● **Data**
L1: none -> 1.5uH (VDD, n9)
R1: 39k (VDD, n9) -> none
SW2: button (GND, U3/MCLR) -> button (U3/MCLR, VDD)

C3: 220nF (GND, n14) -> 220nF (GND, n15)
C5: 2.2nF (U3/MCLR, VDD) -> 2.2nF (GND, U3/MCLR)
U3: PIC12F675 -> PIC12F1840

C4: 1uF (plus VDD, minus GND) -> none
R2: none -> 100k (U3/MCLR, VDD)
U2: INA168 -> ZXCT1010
==
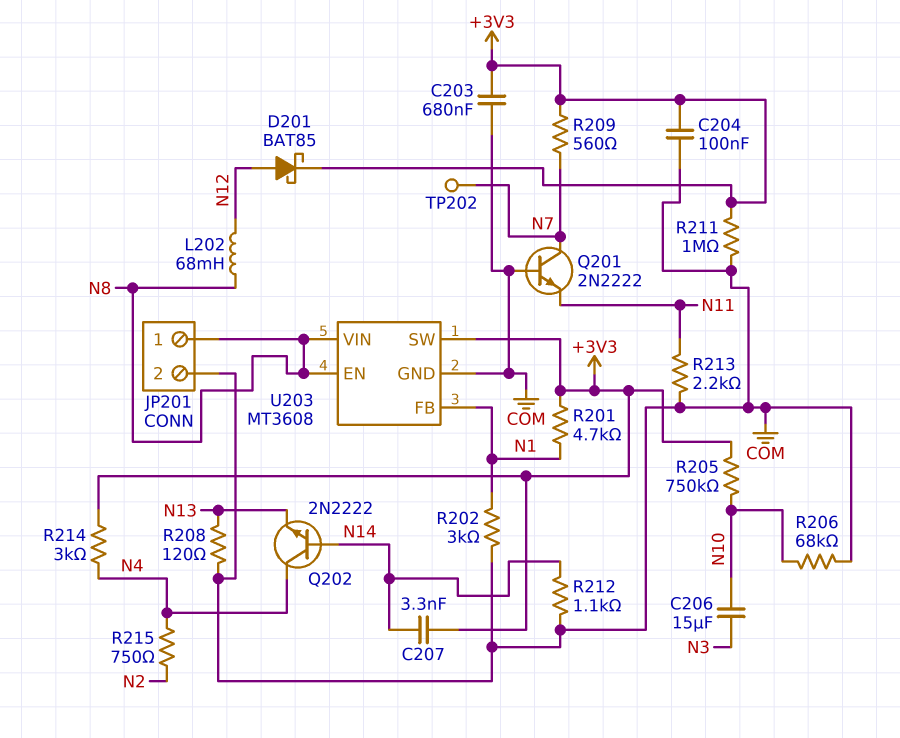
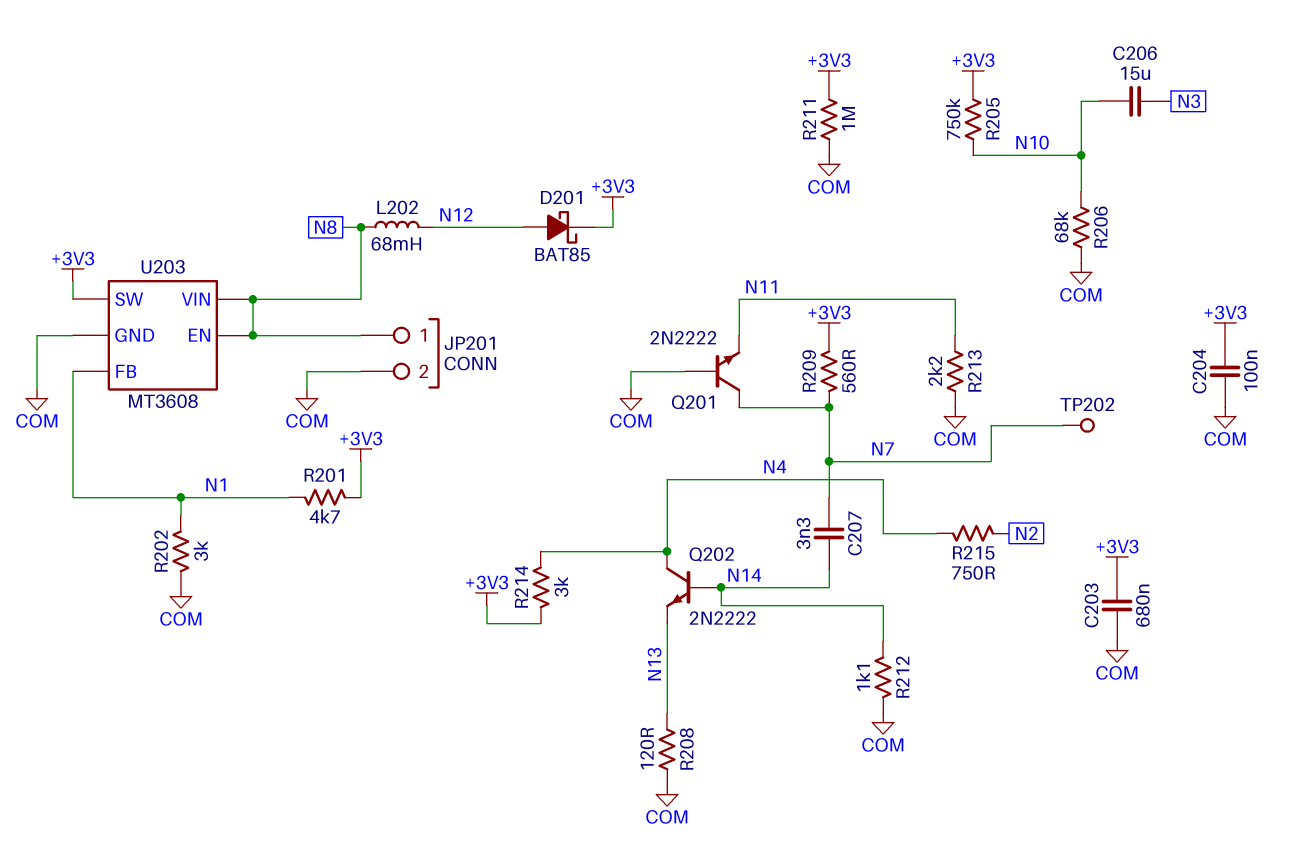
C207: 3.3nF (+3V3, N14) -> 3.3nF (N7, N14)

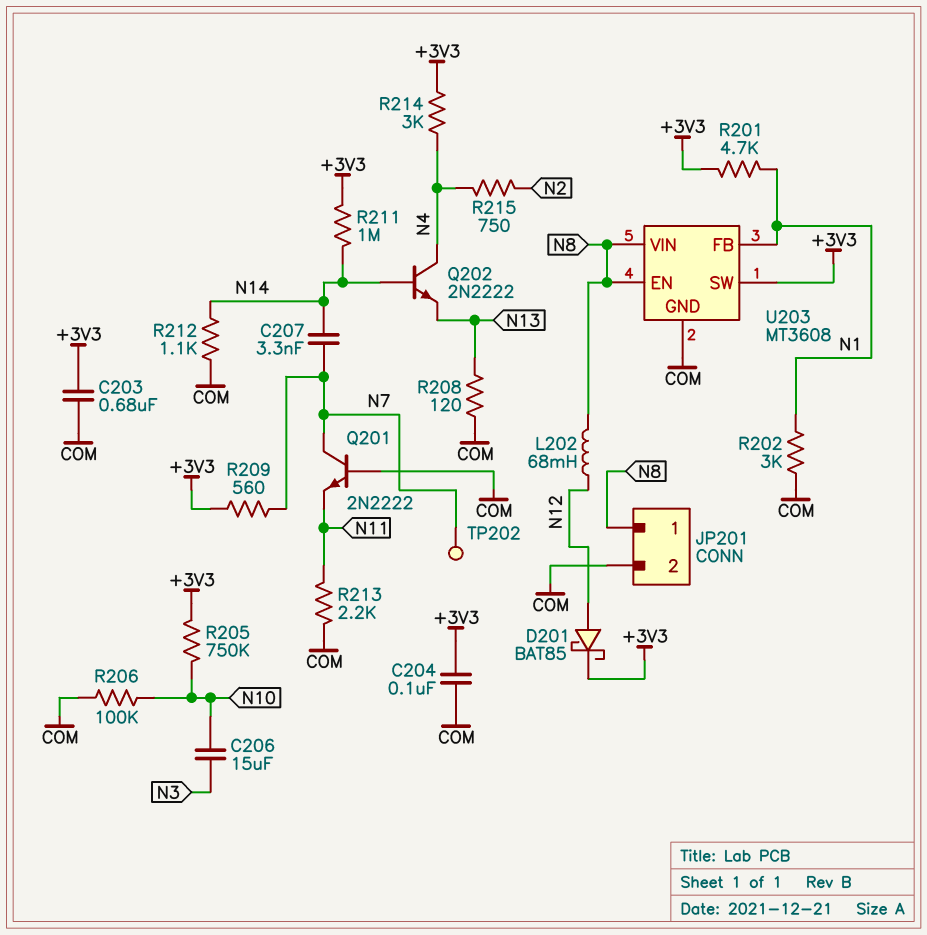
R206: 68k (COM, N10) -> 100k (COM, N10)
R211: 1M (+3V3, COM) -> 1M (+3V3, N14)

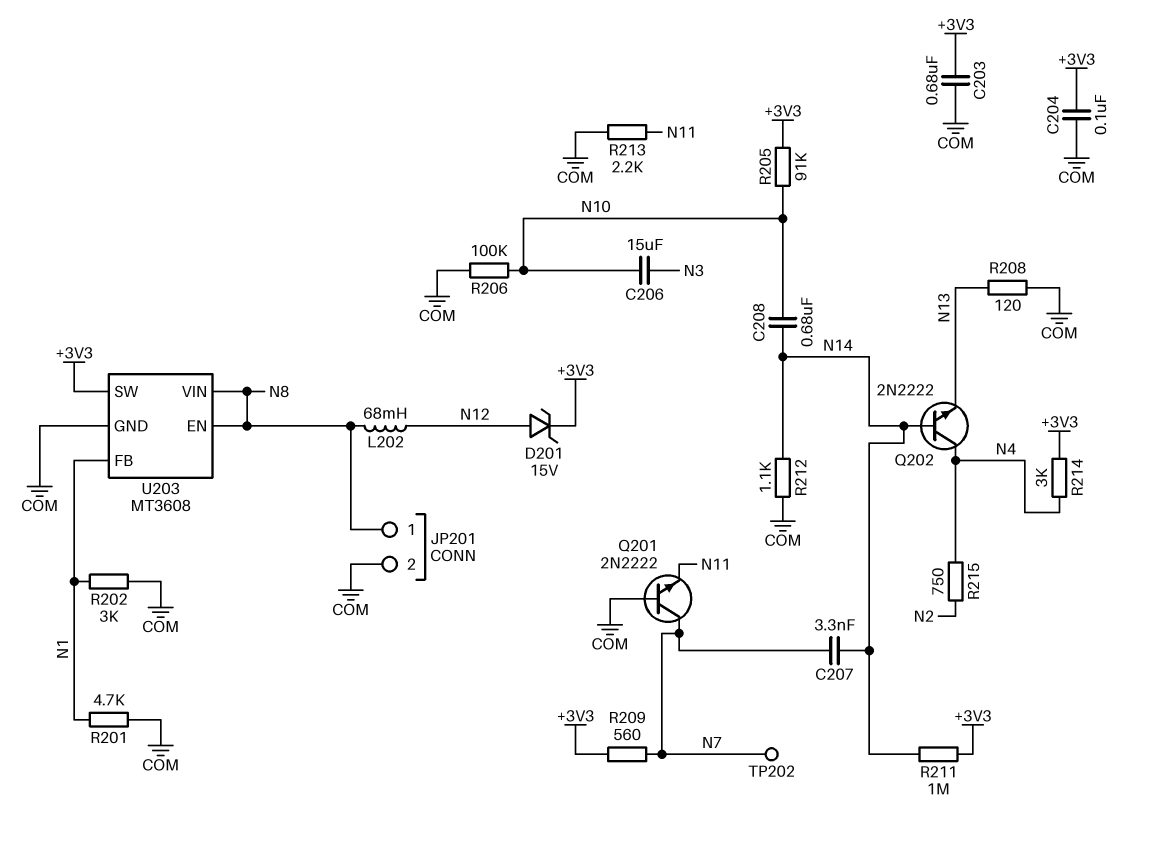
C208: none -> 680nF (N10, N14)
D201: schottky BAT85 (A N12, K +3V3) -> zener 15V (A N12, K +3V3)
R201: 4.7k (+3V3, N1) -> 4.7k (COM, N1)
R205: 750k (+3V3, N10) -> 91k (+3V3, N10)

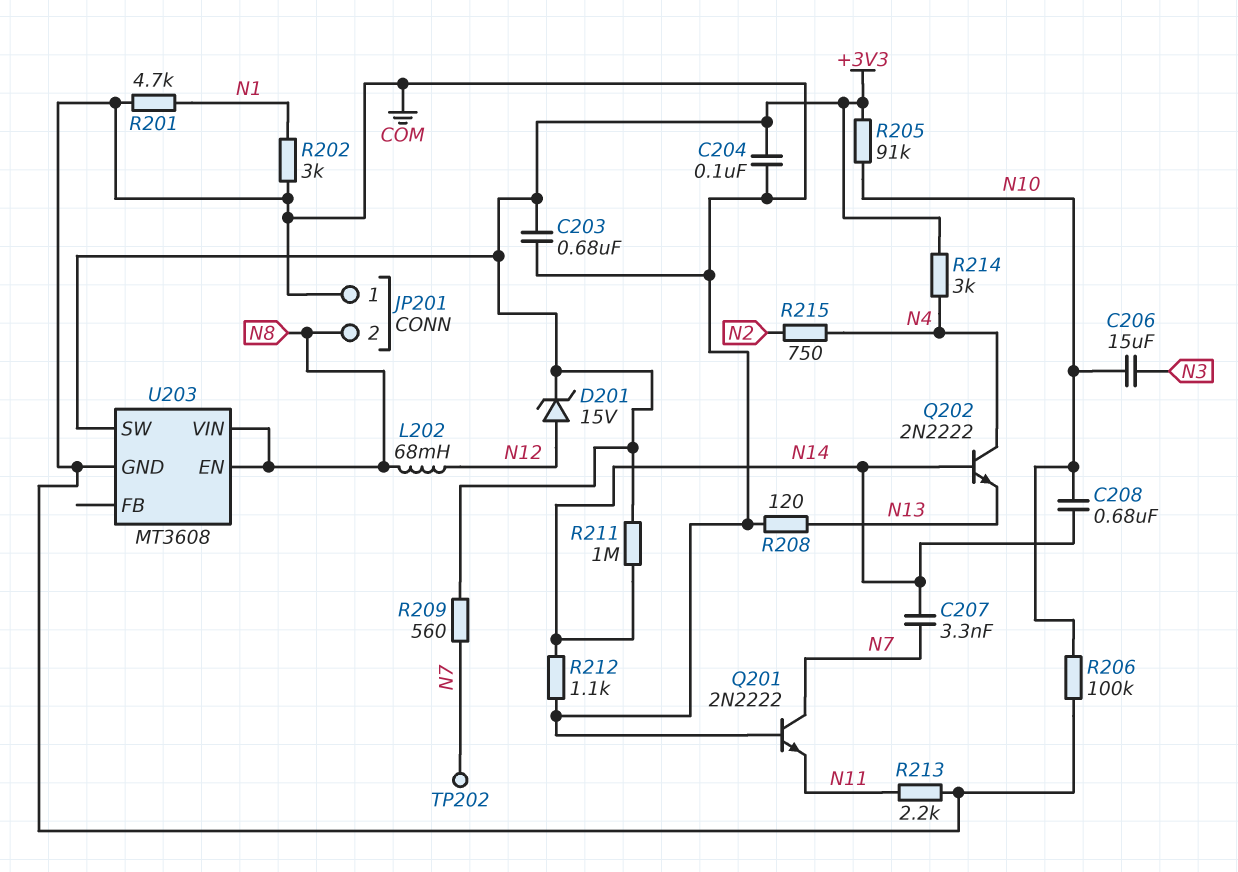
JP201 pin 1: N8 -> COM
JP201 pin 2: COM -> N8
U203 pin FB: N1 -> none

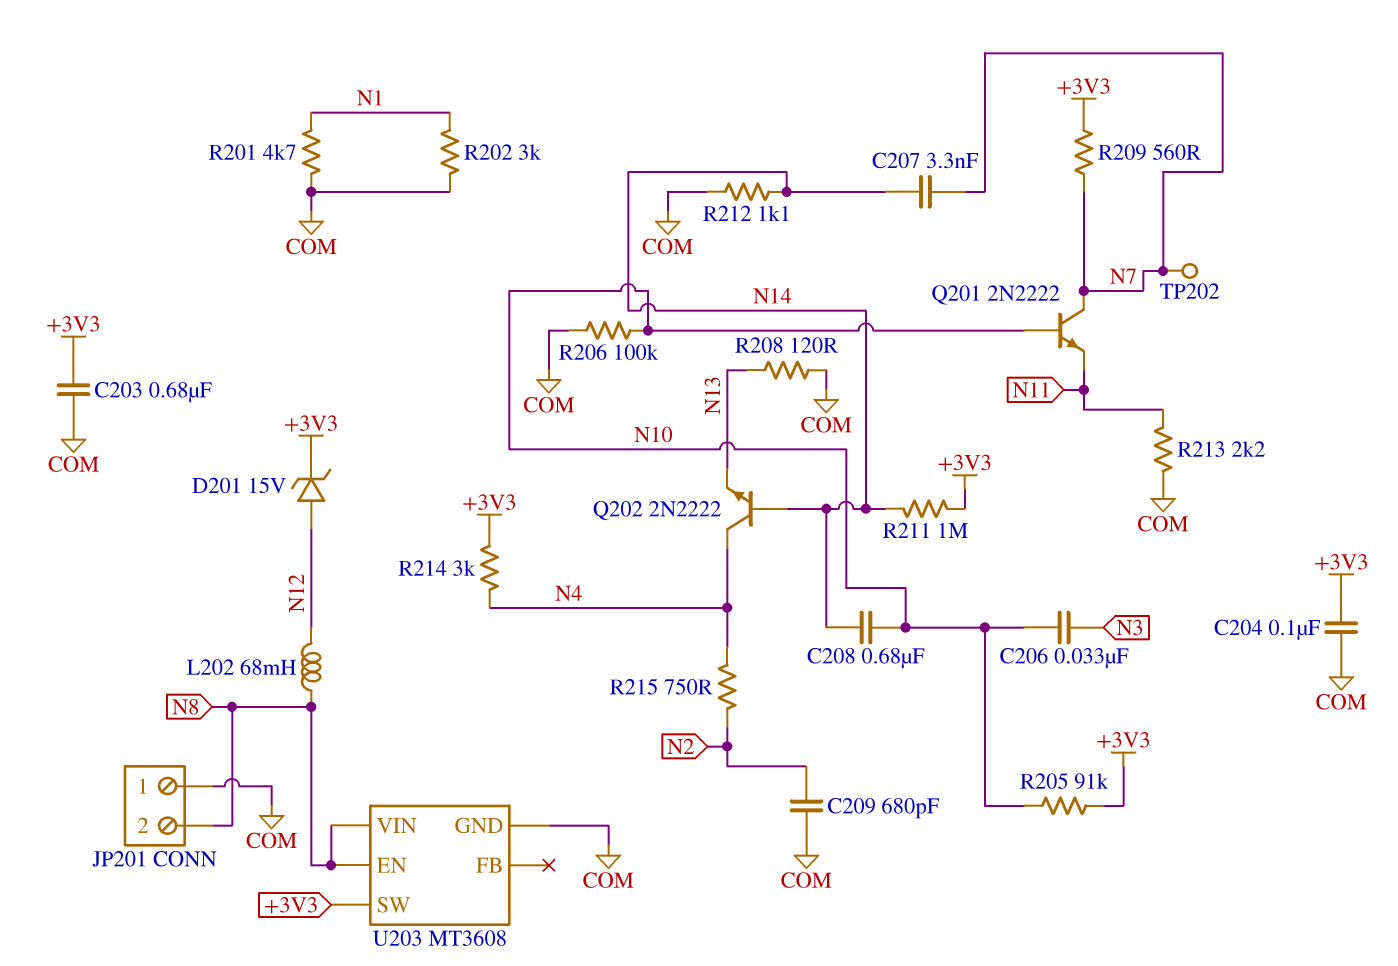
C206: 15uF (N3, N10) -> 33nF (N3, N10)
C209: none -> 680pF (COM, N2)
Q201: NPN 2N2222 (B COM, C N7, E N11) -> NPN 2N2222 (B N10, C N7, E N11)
...
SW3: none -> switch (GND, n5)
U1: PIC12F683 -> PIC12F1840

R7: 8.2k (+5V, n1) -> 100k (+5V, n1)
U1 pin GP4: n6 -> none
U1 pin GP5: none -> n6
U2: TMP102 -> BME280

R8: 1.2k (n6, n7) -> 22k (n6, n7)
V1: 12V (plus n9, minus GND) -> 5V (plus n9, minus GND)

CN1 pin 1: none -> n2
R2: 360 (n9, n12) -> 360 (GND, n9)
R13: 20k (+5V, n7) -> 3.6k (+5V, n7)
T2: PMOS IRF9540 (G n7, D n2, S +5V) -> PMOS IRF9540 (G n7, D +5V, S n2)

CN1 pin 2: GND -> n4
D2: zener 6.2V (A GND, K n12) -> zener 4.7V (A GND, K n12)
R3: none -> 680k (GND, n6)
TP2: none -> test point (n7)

● **Exercise**
Only one stretch of the material above is wanted: the line containing "C208: none -> 680nF (N10, N14)" through the line containing "Q201: NPN 2N2222". Restate it word for word, minus the pictures.

● **Solution for this exercise**
C208: none -> 680nF (N10, N14)
D201: schottky BAT85 (A N12, K +3V3) -> zener 15V (A N12, K +3V3)
R201: 4.7k (+3V3, N1) -> 4.7k (COM, N1)
R205: 750k (+3V3, N10) -> 91k (+3V3, N10)

JP201 pin 1: N8 -> COM
JP201 pin 2: COM -> N8
U203 pin FB: N1 -> none

C206: 15uF (N3, N10) -> 33nF (N3, N10)
C209: none -> 680pF (COM, N2)
Q201: NPN 2N2222 (B COM, C N7, E N11) -> NPN 2N2222 (B N10, C N7, E N11)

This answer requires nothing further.